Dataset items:
►

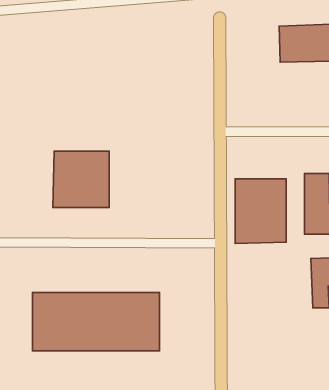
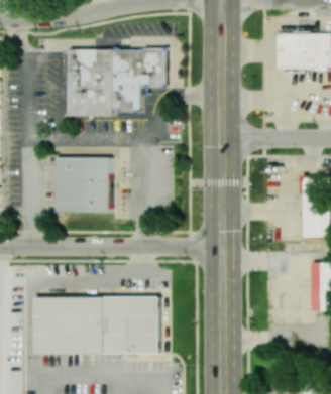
building: none -> [69,46,167,116]
building: [235,179,286,243] -> none

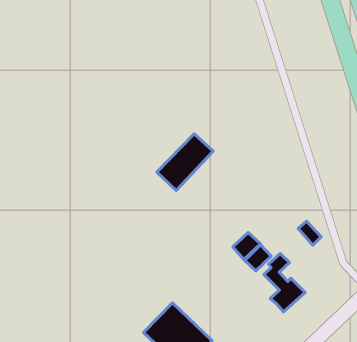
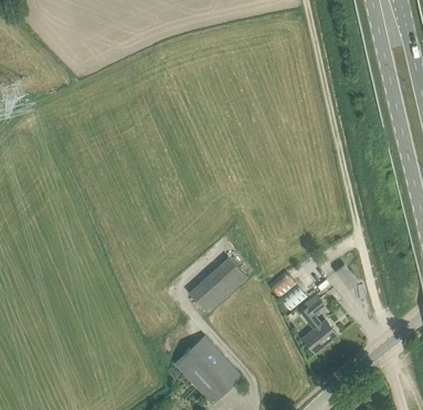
building: [157,134,213,191] -> [189,257,246,313]

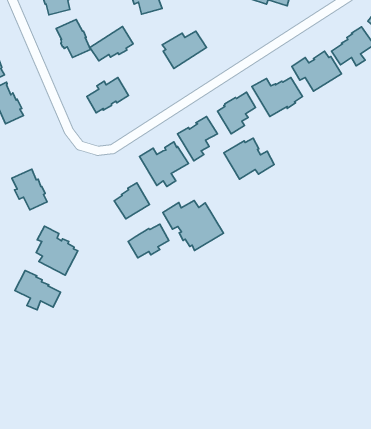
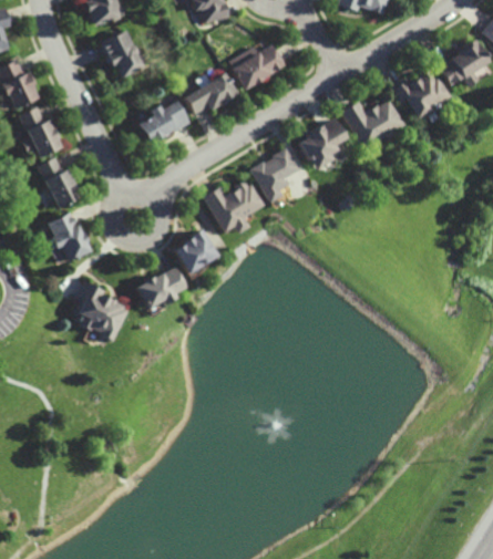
building: [90,26,133,61] -> [185,72,238,114]
building: none -> [40,157,82,208]
building: [224,138,274,179] -> none
building: [163,200,223,250] -> none
building: [128,224,169,258] -> [136,268,186,309]
building: [15,271,60,310] -> none

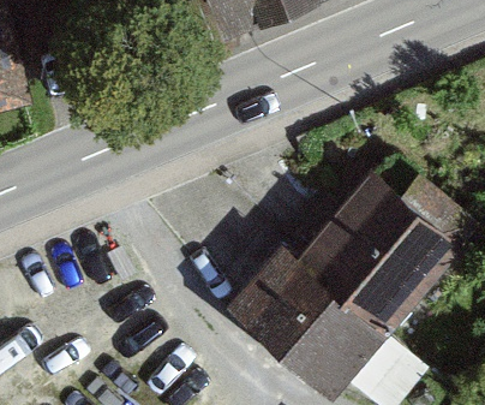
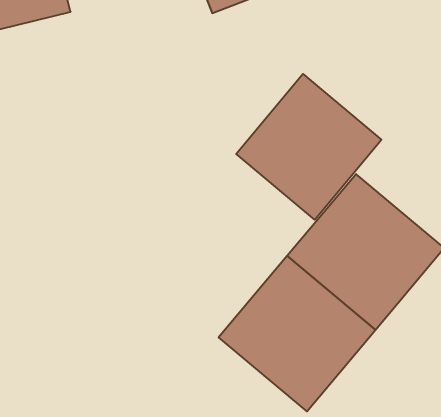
building: none -> [236,74,381,220]

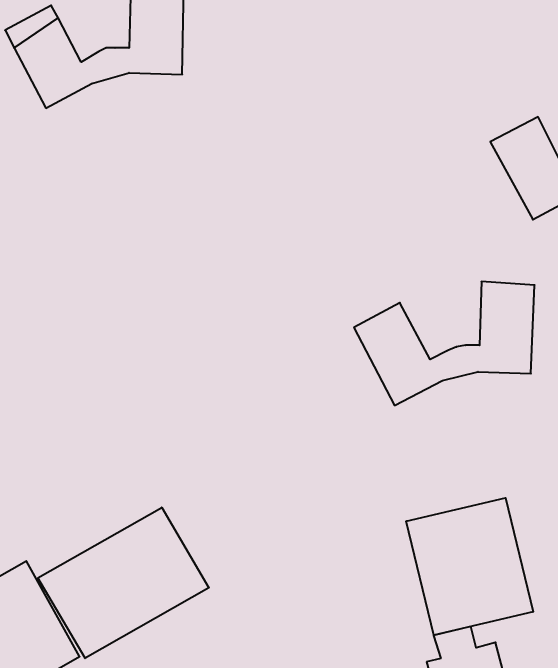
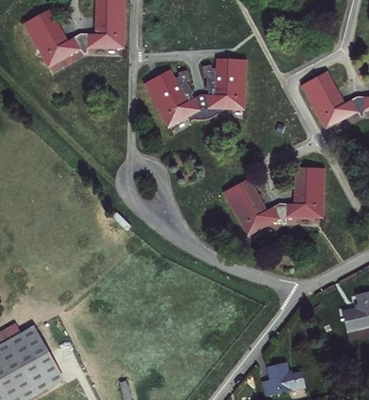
building: none -> [144,57,246,127]
building: [406,498,533,635] -> none
building: [38,507,209,658] -> none

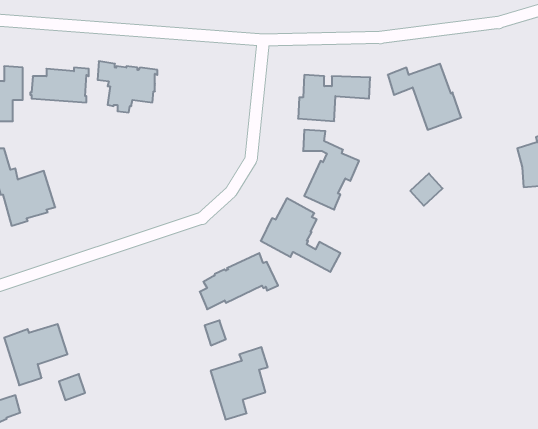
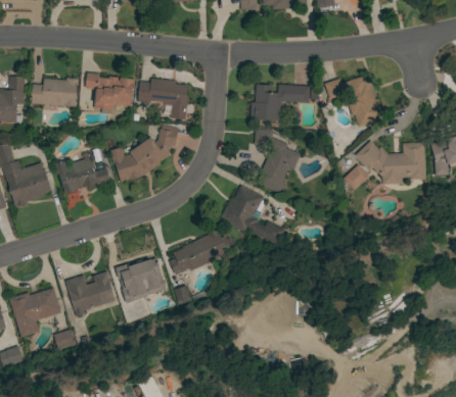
building: none -> [138,79,193,119]
building: none -> [110,126,179,183]
building: none -> [356,141,426,184]
building: none -> [55,156,111,194]
building: none -> [65,270,116,317]
building: [211,347,268,419] -> [116,250,163,309]

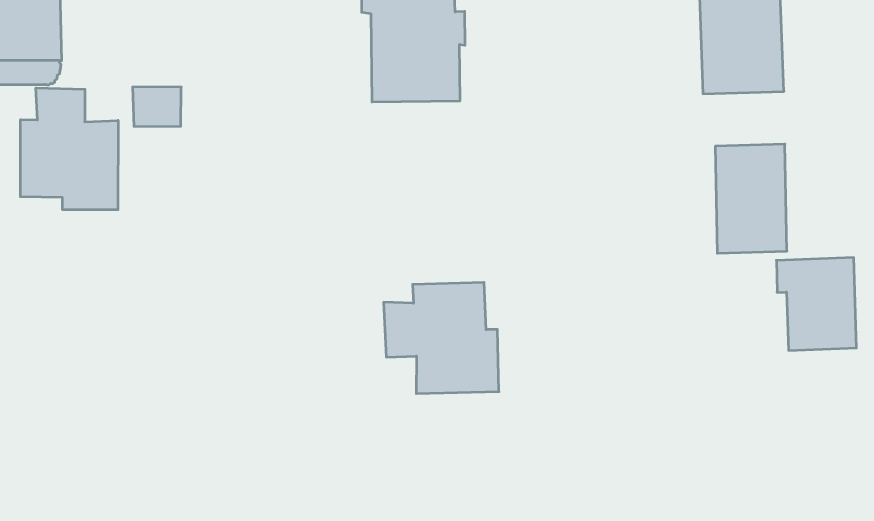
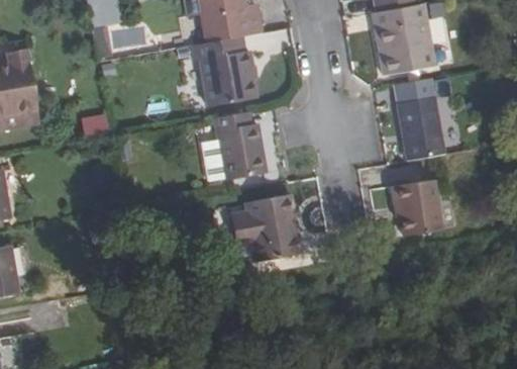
building: [20,88,118,210] -> none
building: none -> [215,112,266,180]
building: [776,258,856,350] -> [390,177,440,233]

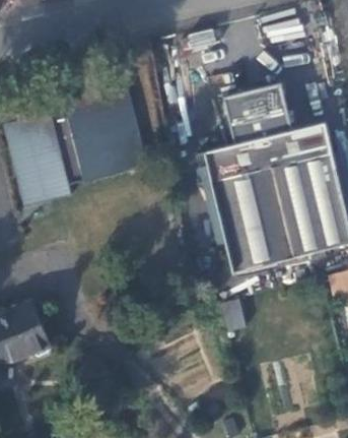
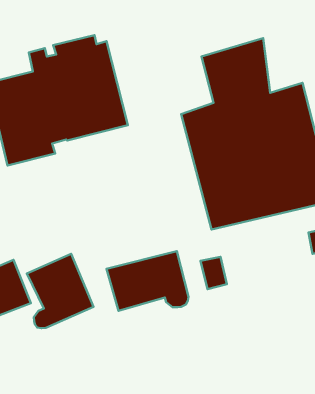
building: none -> [107,251,189,311]
building: none -> [27,254,94,328]

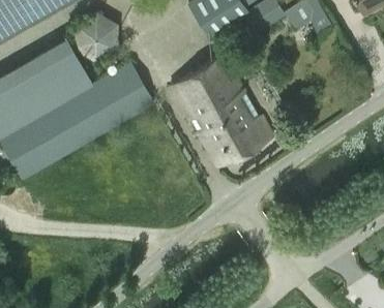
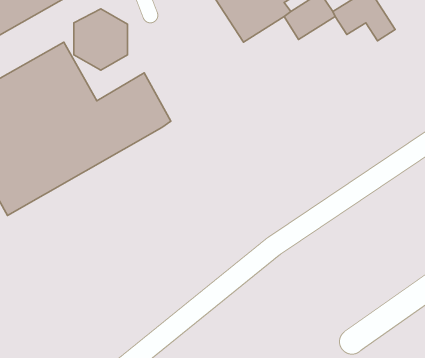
building: [167,58,271,170] -> none

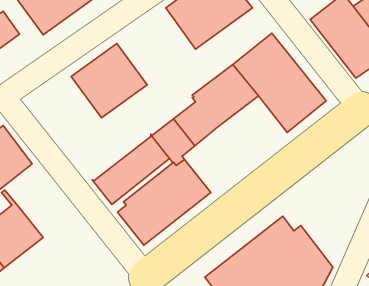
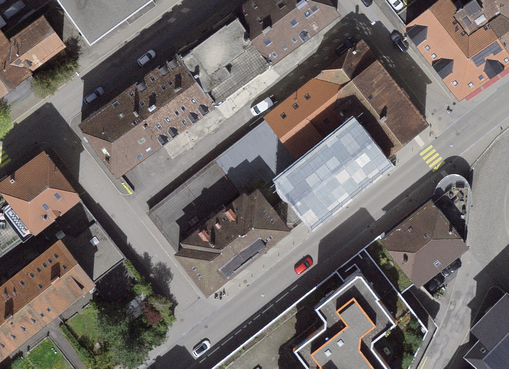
building: none -> [177,13,270,104]
building: none -> [80,94,159,174]
building: none -> [277,128,378,227]
building: none -> [383,185,469,299]
building: none -> [45,202,124,284]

◄

[YOUR INSTRUCTIONS] Reproduce verbatim, and only, the lines starting at the one that contains "building: none -> [65,270,116,317]" and ending with the final line of the records; leave out the pictures.

[RESPONSE BOX]
building: none -> [65,270,116,317]
building: [211,347,268,419] -> [116,250,163,309]

building: [20,88,118,210] -> none
building: none -> [215,112,266,180]
building: [776,258,856,350] -> [390,177,440,233]

building: none -> [107,251,189,311]
building: none -> [27,254,94,328]

building: [167,58,271,170] -> none

building: none -> [177,13,270,104]
building: none -> [80,94,159,174]
building: none -> [277,128,378,227]
building: none -> [383,185,469,299]
building: none -> [45,202,124,284]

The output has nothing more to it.